> **Instructions for the task**
When copying the data below, keep only the lines from the one with "R108: 100 (J106/1, VDD) -> 2 (J106/1, VDD)" through the one with "U103 pin PB4: none -> N5", word for word, and skip the pictures.

> **Exercise data**

* * *

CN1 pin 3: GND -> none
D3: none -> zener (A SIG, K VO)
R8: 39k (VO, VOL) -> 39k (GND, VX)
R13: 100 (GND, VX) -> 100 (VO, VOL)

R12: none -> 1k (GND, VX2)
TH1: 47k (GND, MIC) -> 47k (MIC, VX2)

* * *

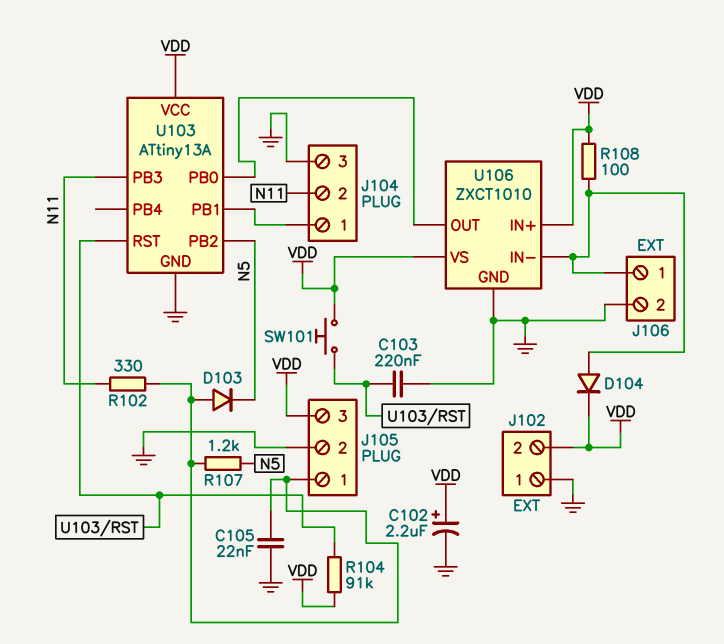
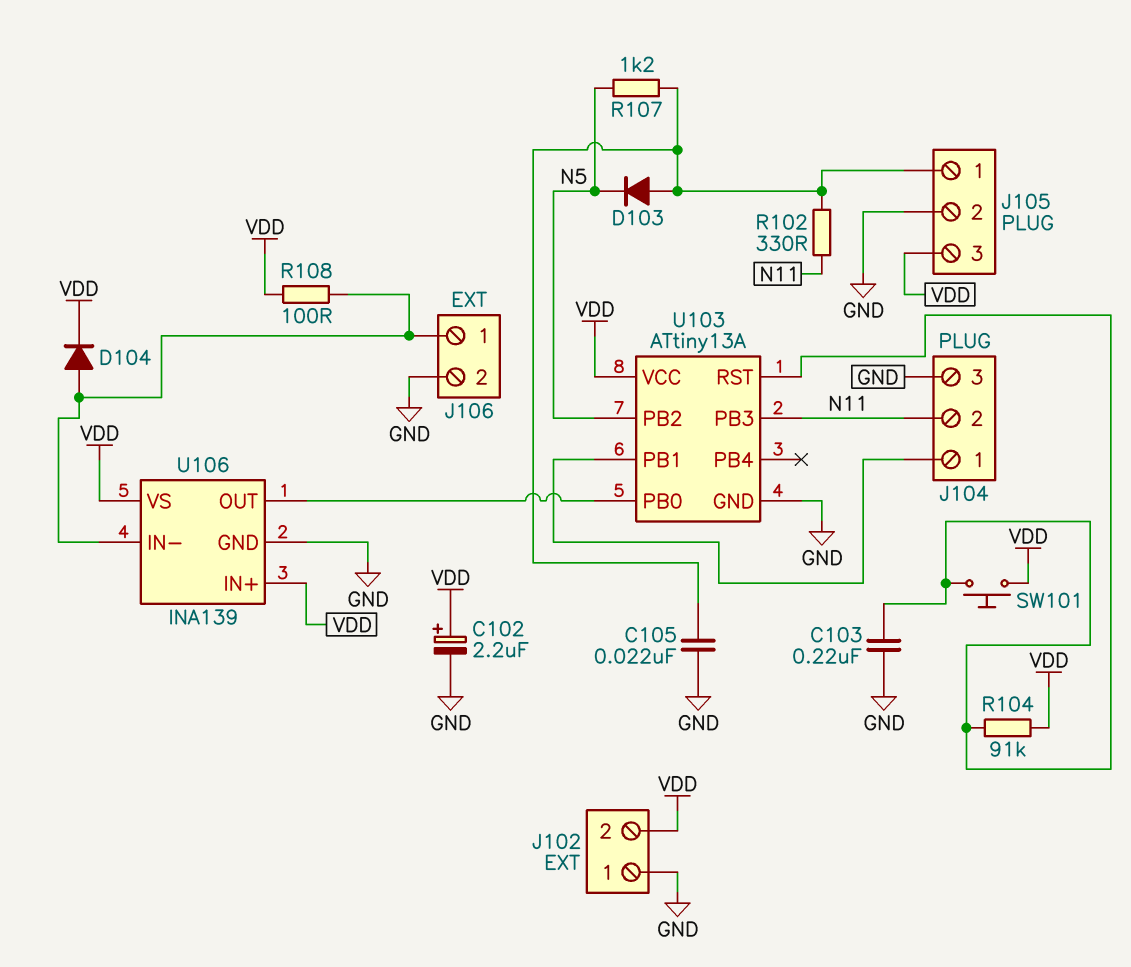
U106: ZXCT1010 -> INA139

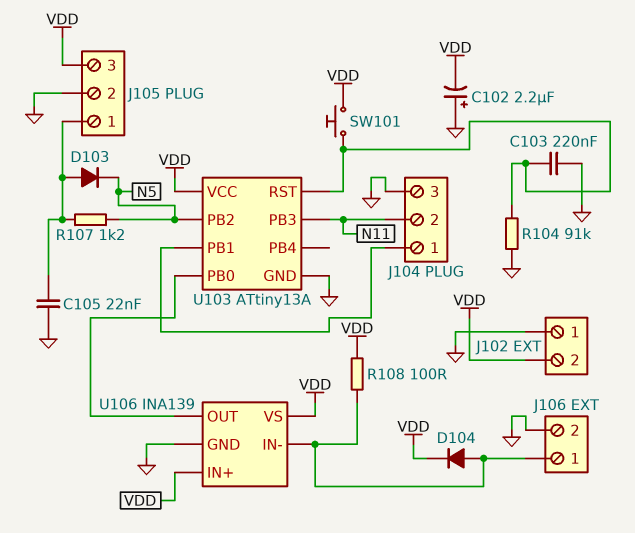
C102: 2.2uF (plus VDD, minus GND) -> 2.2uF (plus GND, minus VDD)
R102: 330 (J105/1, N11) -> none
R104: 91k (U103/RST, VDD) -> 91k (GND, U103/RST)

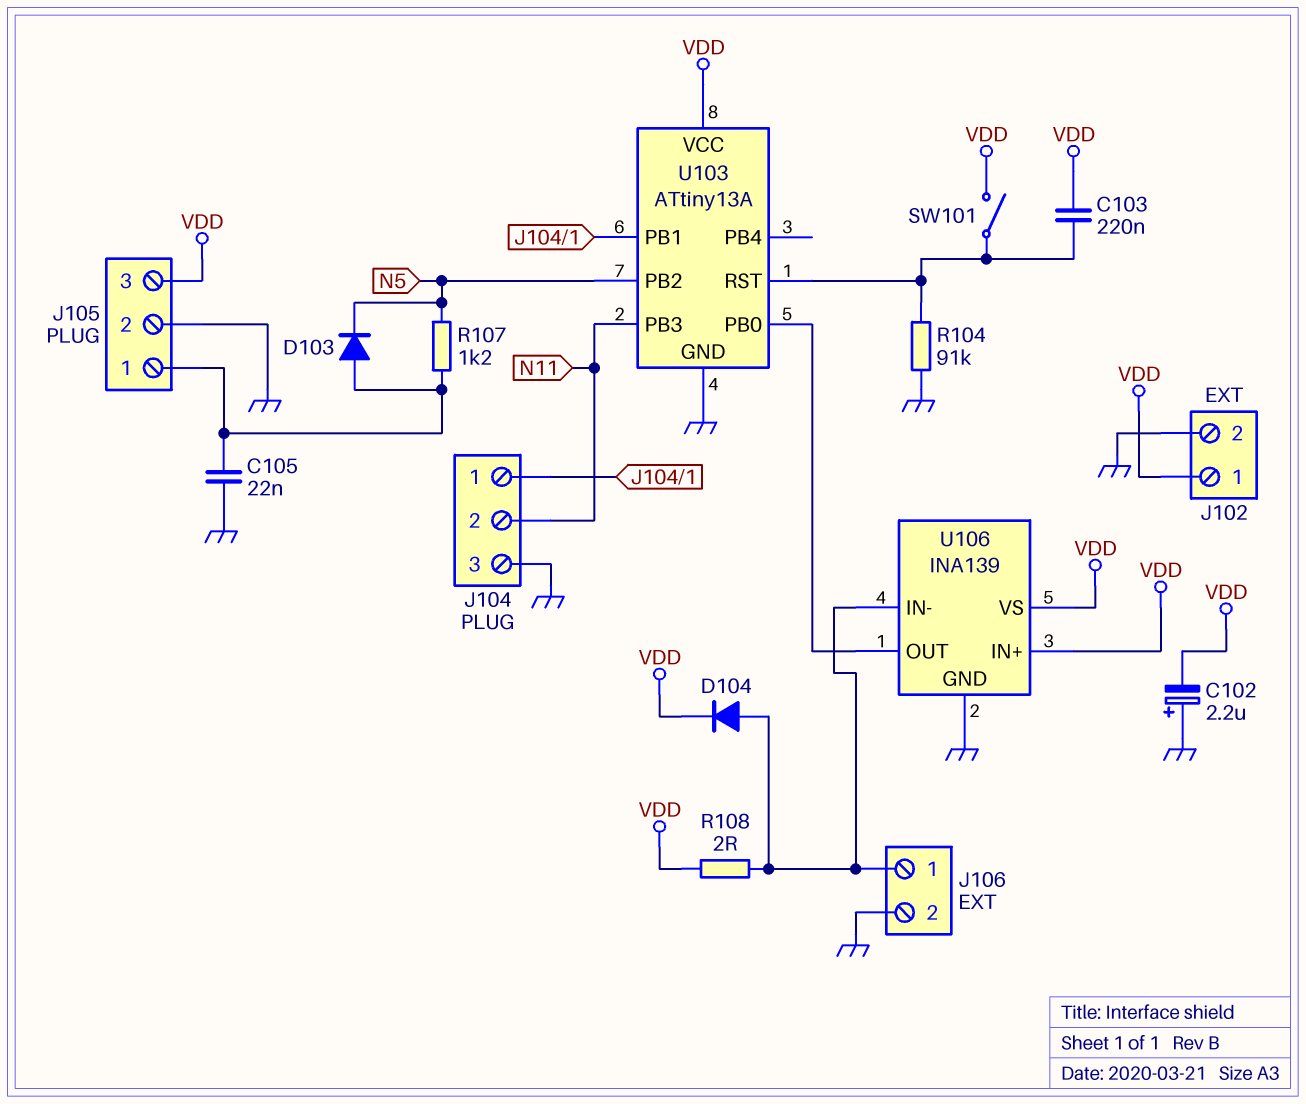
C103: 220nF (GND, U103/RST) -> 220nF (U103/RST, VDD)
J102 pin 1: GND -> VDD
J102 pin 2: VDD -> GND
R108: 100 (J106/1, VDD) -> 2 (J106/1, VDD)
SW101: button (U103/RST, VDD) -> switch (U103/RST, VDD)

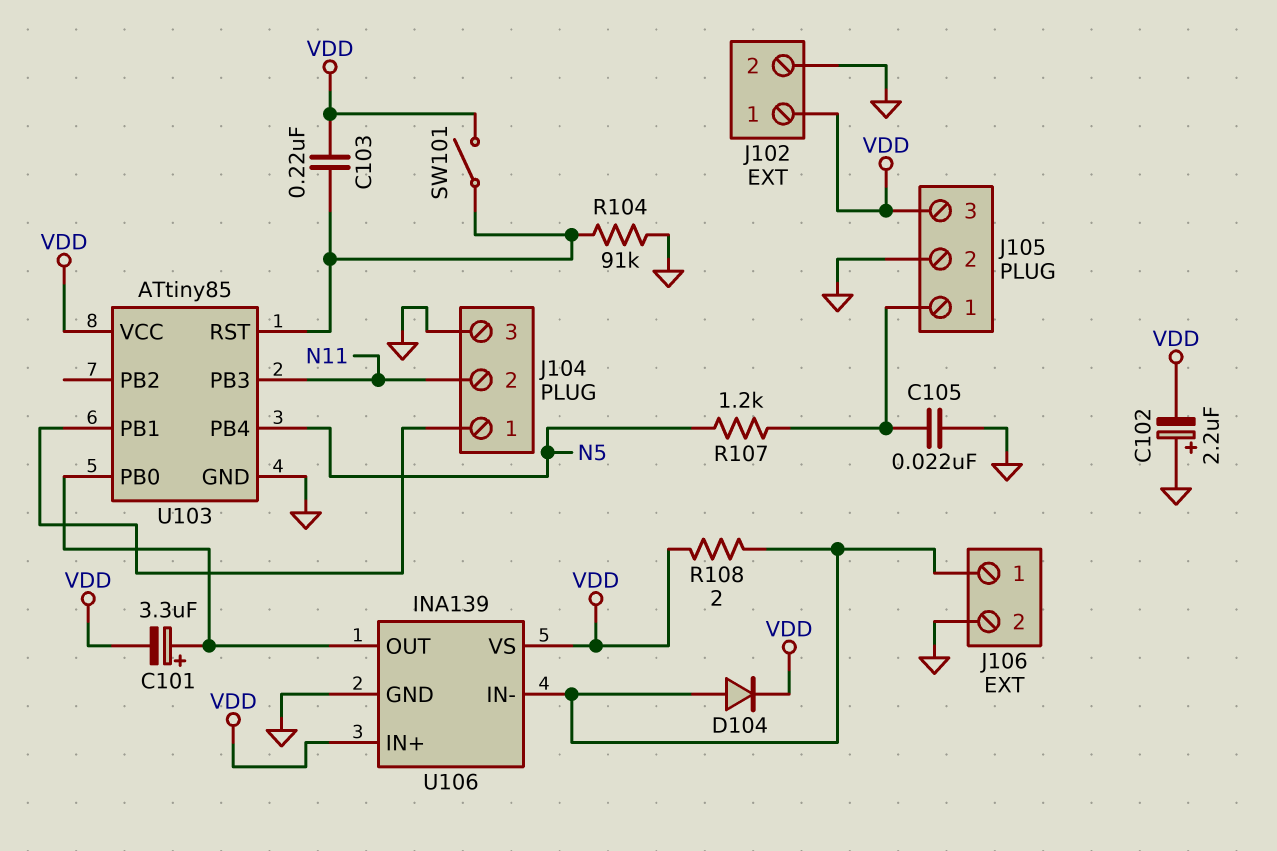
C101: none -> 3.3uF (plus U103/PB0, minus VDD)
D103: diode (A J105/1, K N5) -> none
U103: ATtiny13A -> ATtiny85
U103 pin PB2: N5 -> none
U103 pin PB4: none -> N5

* * *

> **Written response**
R108: 100 (J106/1, VDD) -> 2 (J106/1, VDD)
SW101: button (U103/RST, VDD) -> switch (U103/RST, VDD)

C101: none -> 3.3uF (plus U103/PB0, minus VDD)
D103: diode (A J105/1, K N5) -> none
U103: ATtiny13A -> ATtiny85
U103 pin PB2: N5 -> none
U103 pin PB4: none -> N5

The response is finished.